**EXERCISE AIM**
Transcribe the listing below verbatim, omitting pictures.

_ _ _ _ _

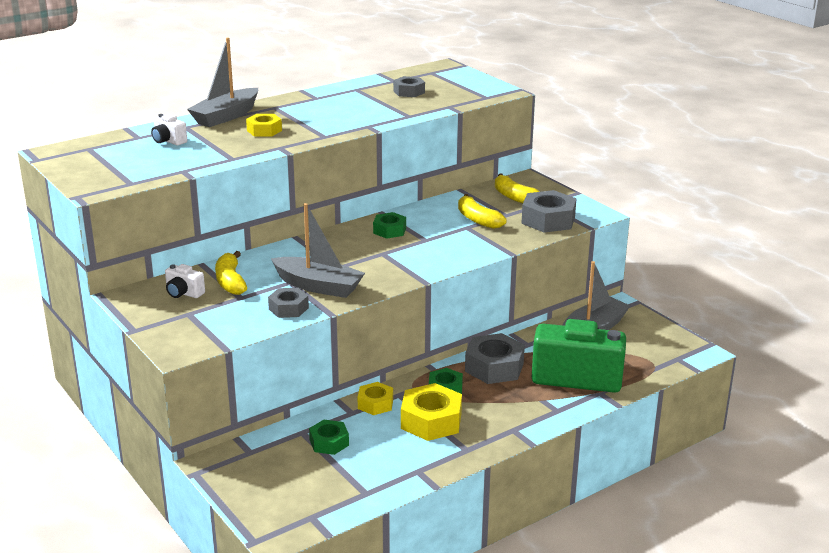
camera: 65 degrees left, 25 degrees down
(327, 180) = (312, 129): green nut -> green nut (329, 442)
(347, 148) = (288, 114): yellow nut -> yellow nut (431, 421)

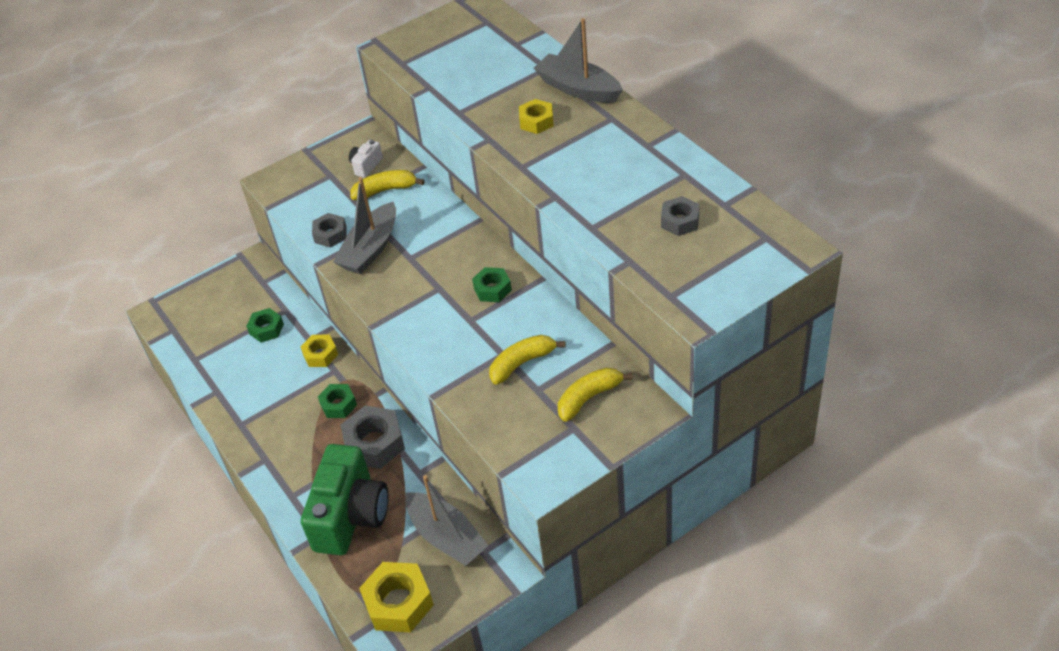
camera: 95 degrees right, 20 degrees up
(168, 141) = (505, 64): white camera -> none
(431, 421) = (288, 396): yellow nut -> yellow nut (398, 603)
(548, 220) = (522, 431): grey nut -> none

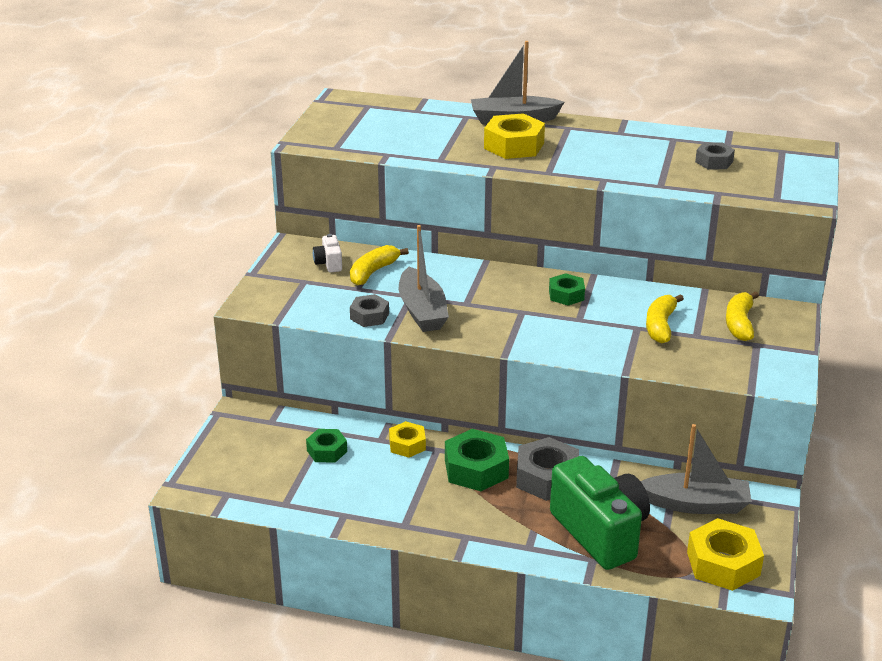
camera: 45 degrees left, 15 degrees down
(338, 405) = (476, 469): green nut -> green nut, size x1.67
(536, 121) = (514, 146): yellow nut -> yellow nut, size x1.67

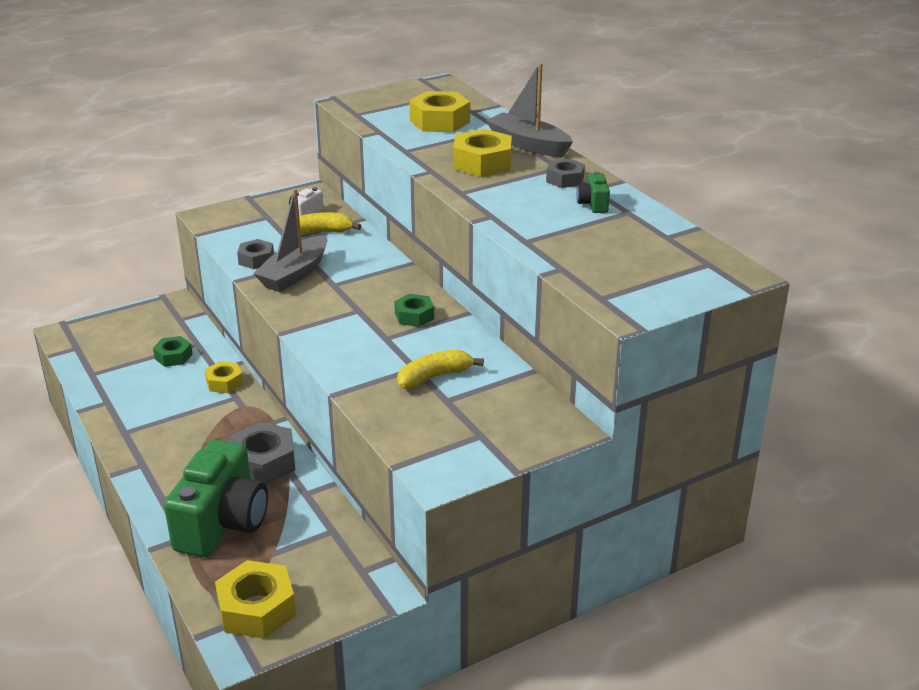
camera: 45 degrees right, 0 degrees up
(412, 128) = (439, 121): none -> yellow nut
(476, 469) = (233, 426): green nut -> none
(644, 143) = (593, 204): none -> green camera
(696, 504) = (324, 553): grey boat -> none
(714, 162) = (618, 244): grey nut -> grey nut (565, 179)
(739, 323) = (501, 412): yellow banana -> none

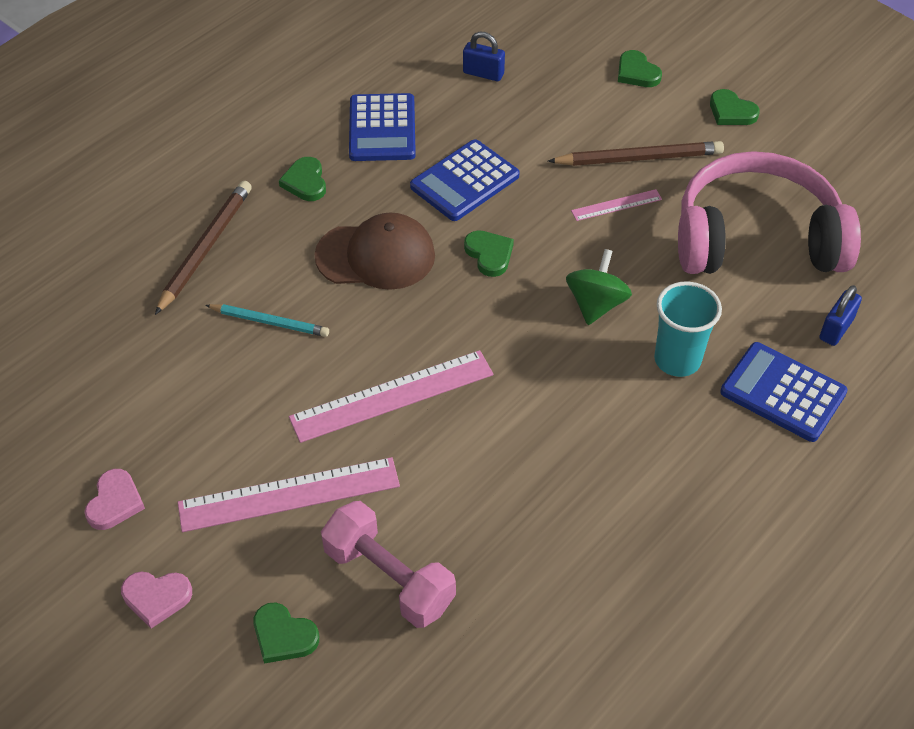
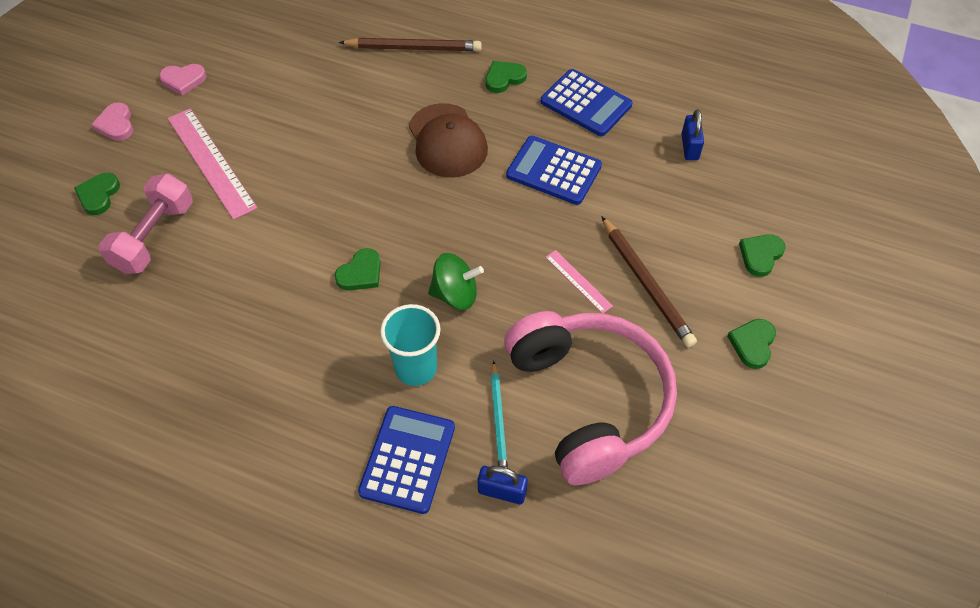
camera: 70 degrees right, 5 degrees up
(269, 322) = (358, 103): turquoise pencil -> turquoise pencil (498, 420)
(382, 128) = (586, 103): blue calculator -> blue calculator turned 120 degrees counterclockwise
(392, 396) = (314, 191): pink ruler -> none
(489, 254) = (479, 209): green heart -> green heart (360, 273)

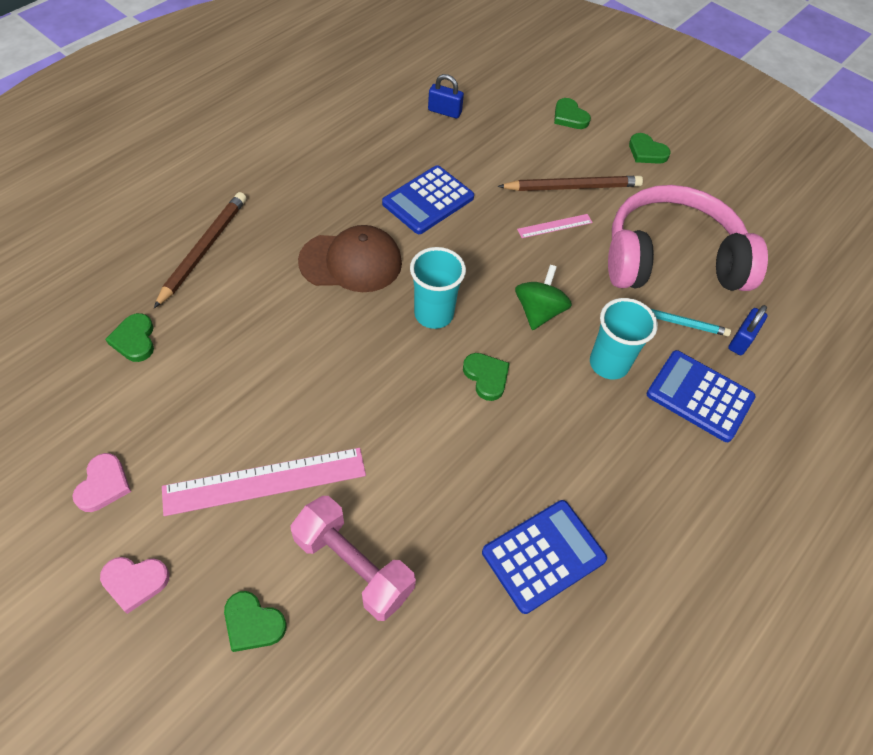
camera: 75 degrees left, 0 degrees up
(415, 215) = (434, 314): none -> turquoise cup
(504, 78) = (293, 195): green heart -> green heart (134, 340)
(586, 103) = (360, 153): blue calculator -> blue calculator (543, 556)

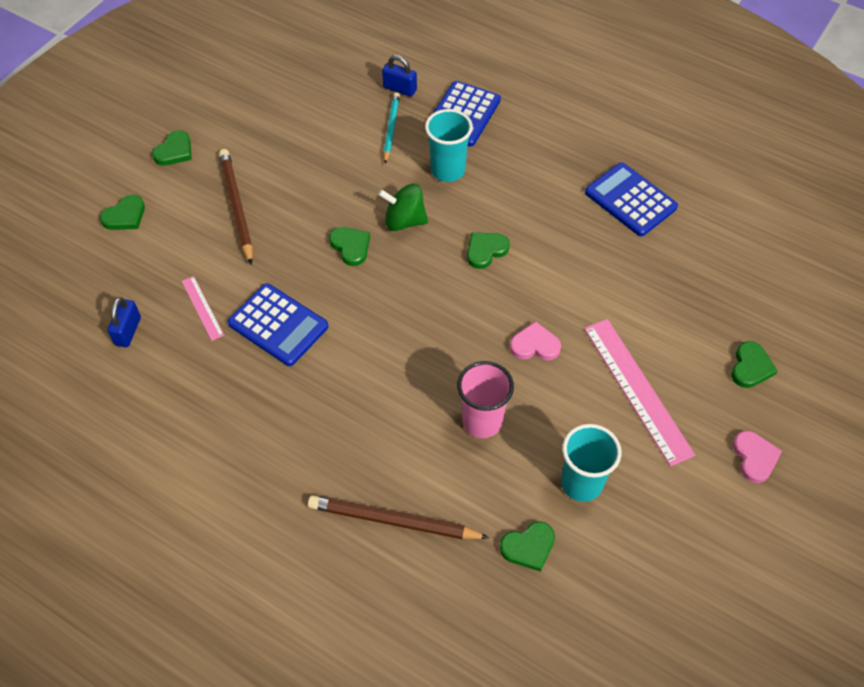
camera: 95 degrees left, 0 degrees up
(103, 485) = (685, 514): pink heart -> pink heart (535, 345)
(277, 331) = (482, 421): none -> pink cup
(351, 262) = (379, 377): brown cap -> none
(353, 566) = (683, 313): pink dumbbell -> none
(434, 314) = (428, 298): turquoise cup -> turquoise cup (581, 483)
(510, 263) = (351, 247): none -> green heart
(554, 226) = (294, 217): pink ruler -> pink ruler (202, 308)
(671, 259) = (319, 132): pink headphones -> none

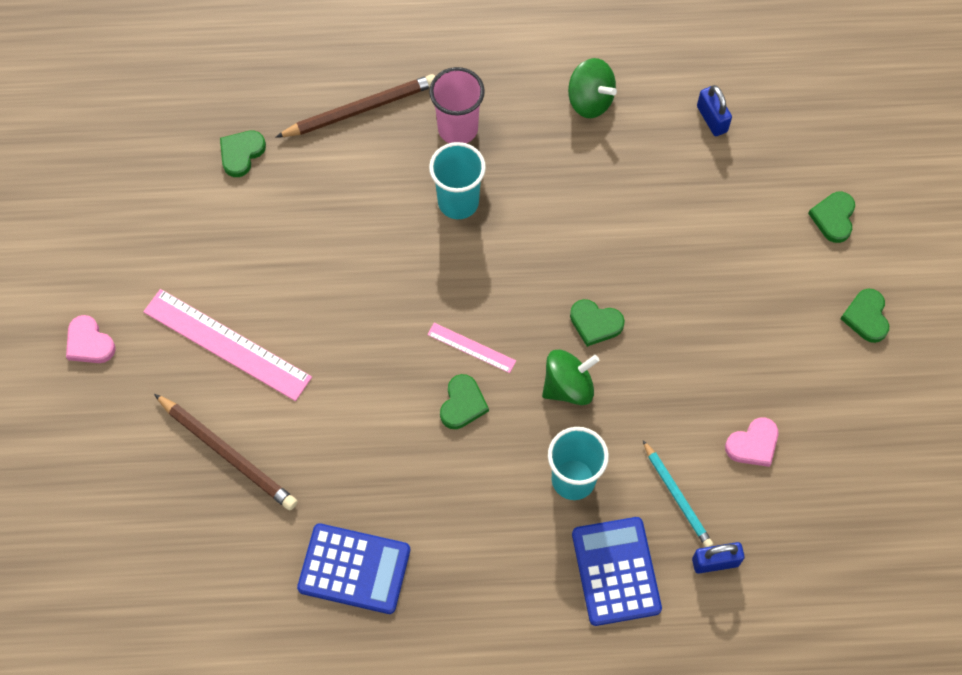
camera: 145 degrees right, 10 degrees up
(201, 404) = (590, 100): none -> green spinning top
(202, 308) = (671, 178): pink ruler -> pink ruler (471, 347)
(237, 207) = (742, 295): brown pencil -> brown pencil (227, 454)
(278, 325) = (591, 204): blue calculator -> none
(482, 421) = (346, 230): pink cup -> pink cup (458, 129)
(535, 345) = (347, 330): pink heart -> pink heart (753, 444)
(581, 483) = (228, 229): turquoise cup -> turquoise cup (458, 202)
(750, 367) = (131, 435): green heart -> none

_ _ _ _ _

**WRITTEN RESPONSE**
camera: 65 degrees left, 25 degrees down
(327, 180) = (312, 129): green nut -> green nut (329, 442)
(347, 148) = (288, 114): yellow nut -> yellow nut (431, 421)

camera: 95 degrees right, 20 degrees up
(168, 141) = (505, 64): white camera -> none
(431, 421) = (288, 396): yellow nut -> yellow nut (398, 603)
(548, 220) = (522, 431): grey nut -> none

camera: 45 degrees left, 15 degrees down
(338, 405) = (476, 469): green nut -> green nut, size x1.67
(536, 121) = (514, 146): yellow nut -> yellow nut, size x1.67

camera: 45 degrees right, 0 degrees up
(412, 128) = (439, 121): none -> yellow nut
(476, 469) = (233, 426): green nut -> none
(644, 143) = (593, 204): none -> green camera
(696, 504) = (324, 553): grey boat -> none
(714, 162) = (618, 244): grey nut -> grey nut (565, 179)
(739, 323) = (501, 412): yellow banana -> none

camera: 70 degrees right, 5 degrees up
(269, 322) = (358, 103): turquoise pencil -> turquoise pencil (498, 420)
(382, 128) = (586, 103): blue calculator -> blue calculator turned 120 degrees counterclockwise
(392, 396) = (314, 191): pink ruler -> none
(489, 254) = (479, 209): green heart -> green heart (360, 273)

camera: 75 degrees left, 0 degrees up
(415, 215) = (434, 314): none -> turquoise cup
(504, 78) = (293, 195): green heart -> green heart (134, 340)
(586, 103) = (360, 153): blue calculator -> blue calculator (543, 556)

camera: 95 degrees left, 0 degrees up
(103, 485) = (685, 514): pink heart -> pink heart (535, 345)
(277, 331) = (482, 421): none -> pink cup
(351, 262) = (379, 377): brown cap -> none
(353, 566) = (683, 313): pink dumbbell -> none
(434, 314) = (428, 298): turquoise cup -> turquoise cup (581, 483)
(510, 263) = (351, 247): none -> green heart
(554, 226) = (294, 217): pink ruler -> pink ruler (202, 308)
(671, 259) = (319, 132): pink headphones -> none

camera: 145 degrees right, 10 degrees up
(201, 404) = (590, 100): none -> green spinning top
(202, 308) = (671, 178): pink ruler -> pink ruler (471, 347)
(237, 207) = (742, 295): brown pencil -> brown pencil (227, 454)
(278, 325) = (591, 204): blue calculator -> none
(482, 421) = (346, 230): pink cup -> pink cup (458, 129)
(535, 345) = (347, 330): pink heart -> pink heart (753, 444)
(581, 483) = (228, 229): turquoise cup -> turquoise cup (458, 202)
(750, 367) = (131, 435): green heart -> none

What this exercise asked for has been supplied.